Identify the lines in the data below that contain "none" and give only how many there are.

◆ **Content revision data**:
--------
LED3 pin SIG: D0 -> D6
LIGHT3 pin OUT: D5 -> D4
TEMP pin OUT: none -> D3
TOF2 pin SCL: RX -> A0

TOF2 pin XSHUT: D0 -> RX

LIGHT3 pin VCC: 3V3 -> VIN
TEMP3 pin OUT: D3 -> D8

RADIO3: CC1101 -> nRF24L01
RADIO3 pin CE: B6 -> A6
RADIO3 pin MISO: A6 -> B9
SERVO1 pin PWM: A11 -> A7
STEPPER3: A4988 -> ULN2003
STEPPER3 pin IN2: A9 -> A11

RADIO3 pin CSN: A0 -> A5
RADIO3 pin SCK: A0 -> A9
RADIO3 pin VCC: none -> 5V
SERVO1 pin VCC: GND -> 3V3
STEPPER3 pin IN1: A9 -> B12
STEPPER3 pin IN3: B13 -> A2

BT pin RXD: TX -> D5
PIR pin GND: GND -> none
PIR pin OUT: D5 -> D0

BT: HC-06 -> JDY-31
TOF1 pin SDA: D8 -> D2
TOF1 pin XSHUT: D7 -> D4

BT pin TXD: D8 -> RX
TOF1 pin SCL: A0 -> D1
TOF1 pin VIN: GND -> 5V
--------
◆ **Response box**: 3